_Work required_
Only some lines are wanted: please transcribe exactly those from the one containing "pink trapezoid: (174, 72) -> (138, 70), moved" through the end of the data, pictures excluded.

[Frame-by-frame shape edits]
◇ ◇ ◇ ◇
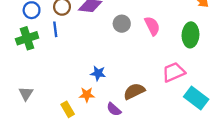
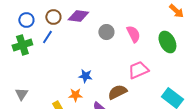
blue line: (55, 29) -> (47, 37), turned 40
green ellipse: (191, 35) -> (167, 42), turned -30
pink trapezoid: (174, 72) -> (138, 70), moved

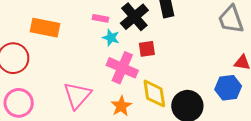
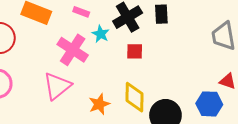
pink rectangle: (100, 18) -> (81, 12), moved
pink cross: (122, 68) -> (73, 50), moved

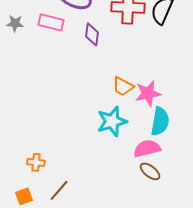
◇ ◇ ◇ ◇
_Written response_
pink trapezoid: (174, 72) -> (138, 70), moved

pink rectangle: (100, 18) -> (81, 12), moved
pink cross: (122, 68) -> (73, 50), moved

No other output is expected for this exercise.